*PROBLEM DESCRIPTION:* Only the lines from the one containing "none -> grey brick C7:C9 level 1" through the one containing "orange brick H9:I11" should be printed, exactly as they appear below, with both ends included.

*DATA FOR PROCESSING:*
# # #
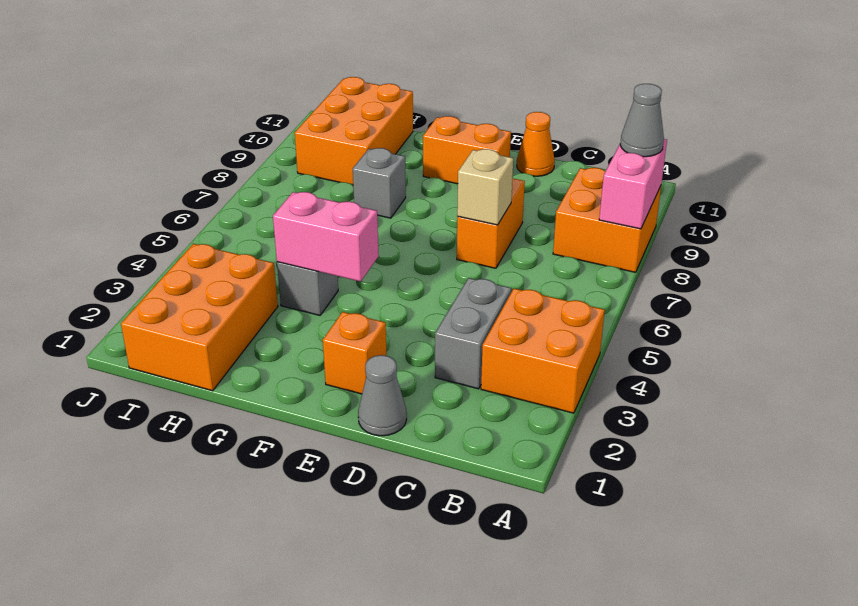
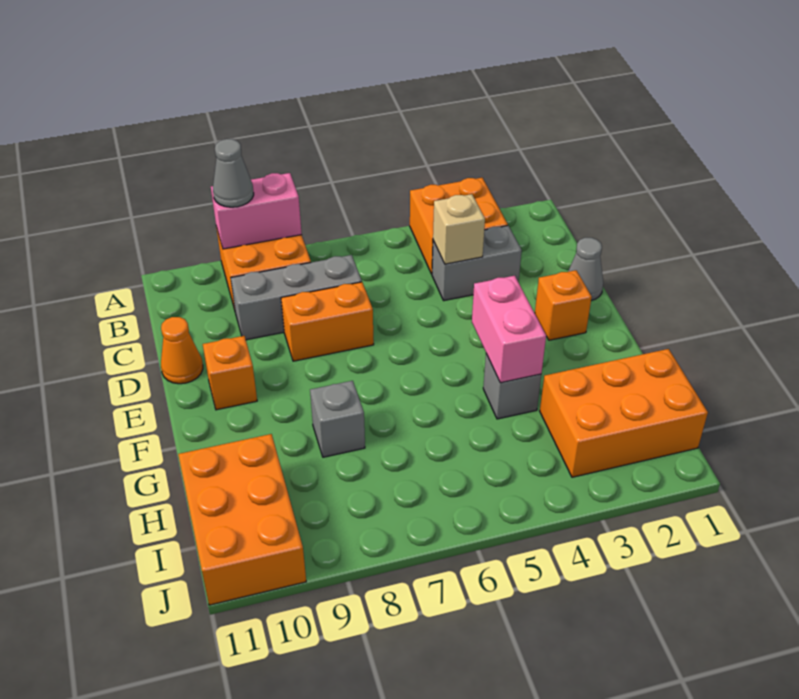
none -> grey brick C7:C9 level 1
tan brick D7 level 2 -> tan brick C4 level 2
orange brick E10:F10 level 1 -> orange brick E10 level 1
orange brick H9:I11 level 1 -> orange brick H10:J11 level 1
# # #
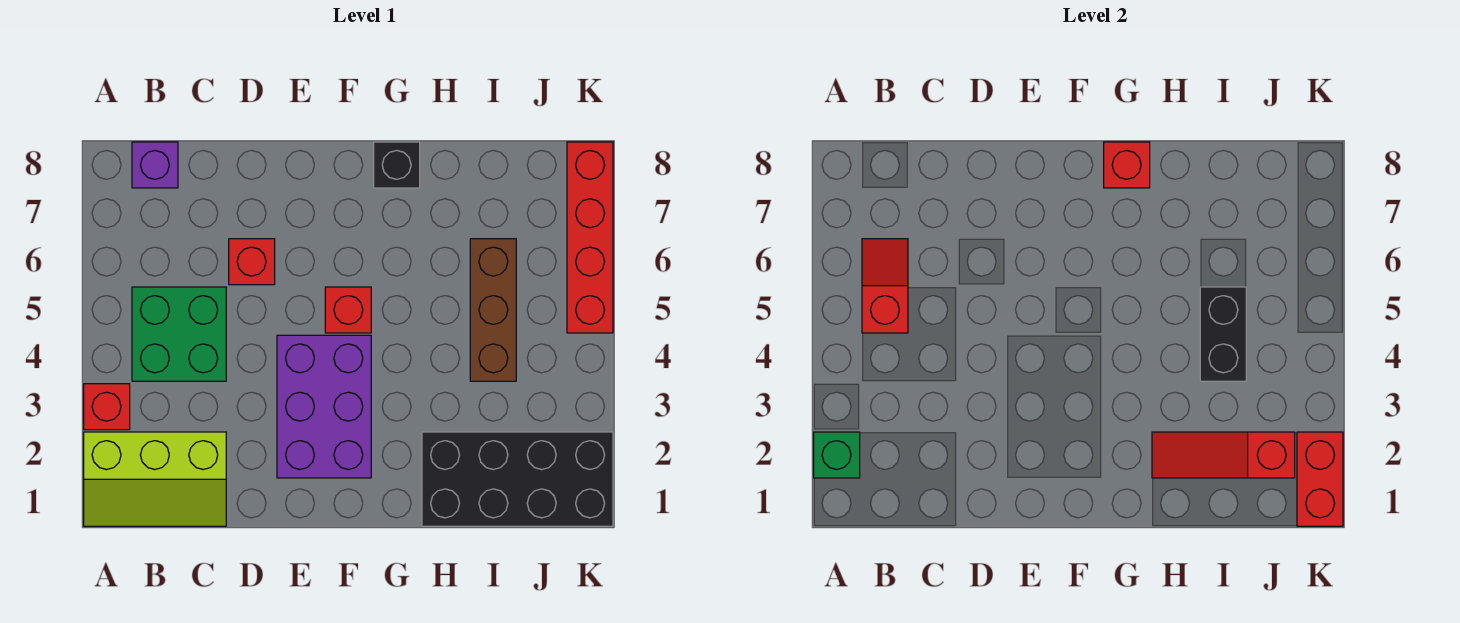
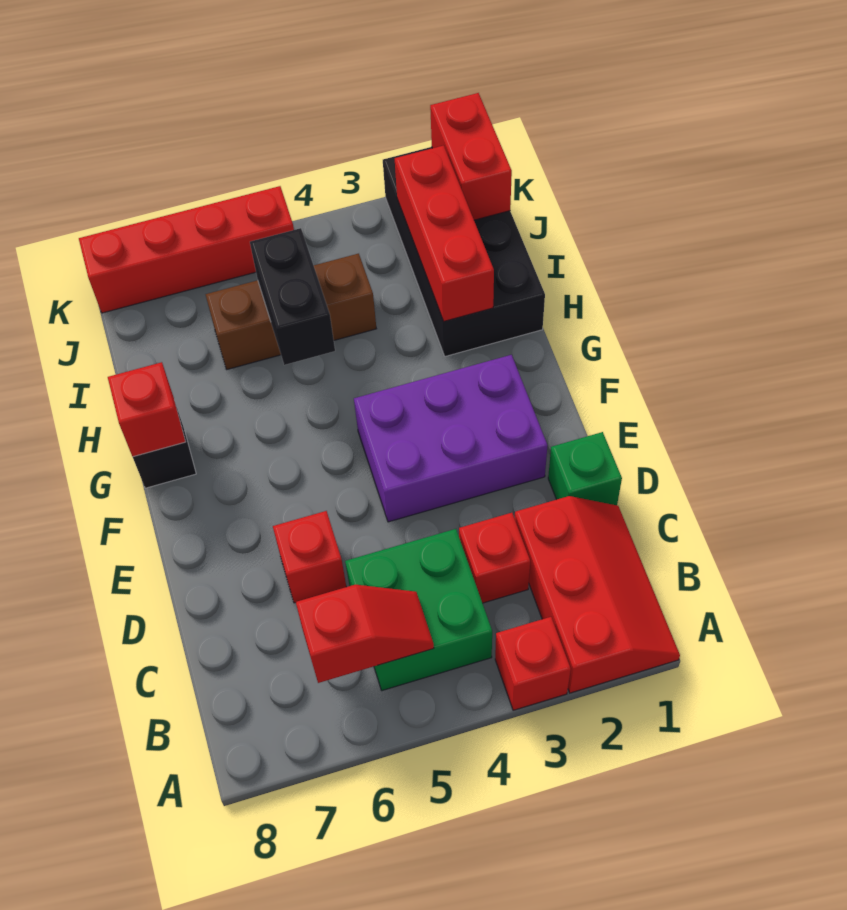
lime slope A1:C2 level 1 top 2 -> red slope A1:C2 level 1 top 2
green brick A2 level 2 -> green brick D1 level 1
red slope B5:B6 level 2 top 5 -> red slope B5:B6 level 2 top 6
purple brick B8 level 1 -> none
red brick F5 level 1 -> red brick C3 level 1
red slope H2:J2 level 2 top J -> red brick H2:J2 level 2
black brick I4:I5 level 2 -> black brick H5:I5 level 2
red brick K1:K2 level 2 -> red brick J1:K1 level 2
# # #
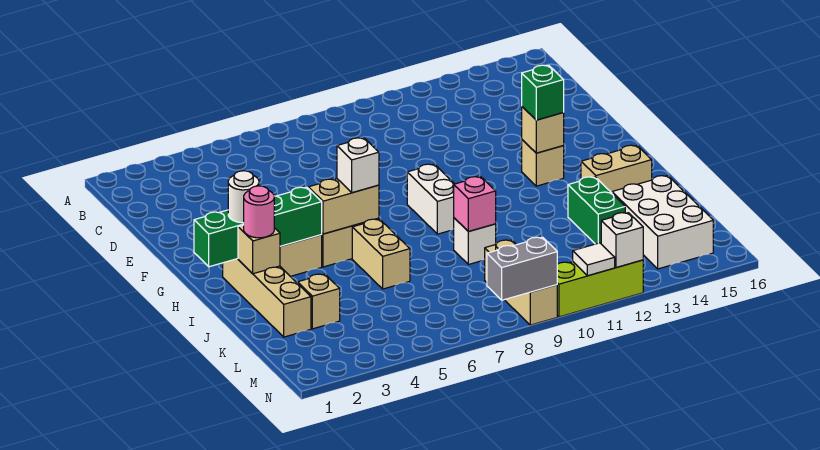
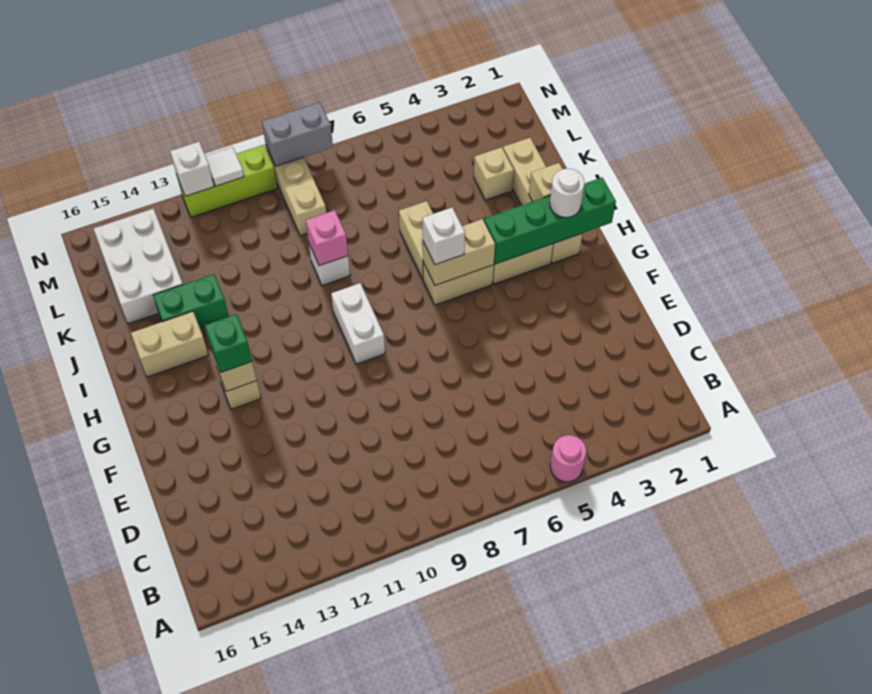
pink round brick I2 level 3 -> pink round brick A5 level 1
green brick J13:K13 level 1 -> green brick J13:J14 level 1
# # #
*PROBLEM SOLUTION:*
none -> grey brick C7:C9 level 1
tan brick D7 level 2 -> tan brick C4 level 2
orange brick E10:F10 level 1 -> orange brick E10 level 1
orange brick H9:I11 level 1 -> orange brick H10:J11 level 1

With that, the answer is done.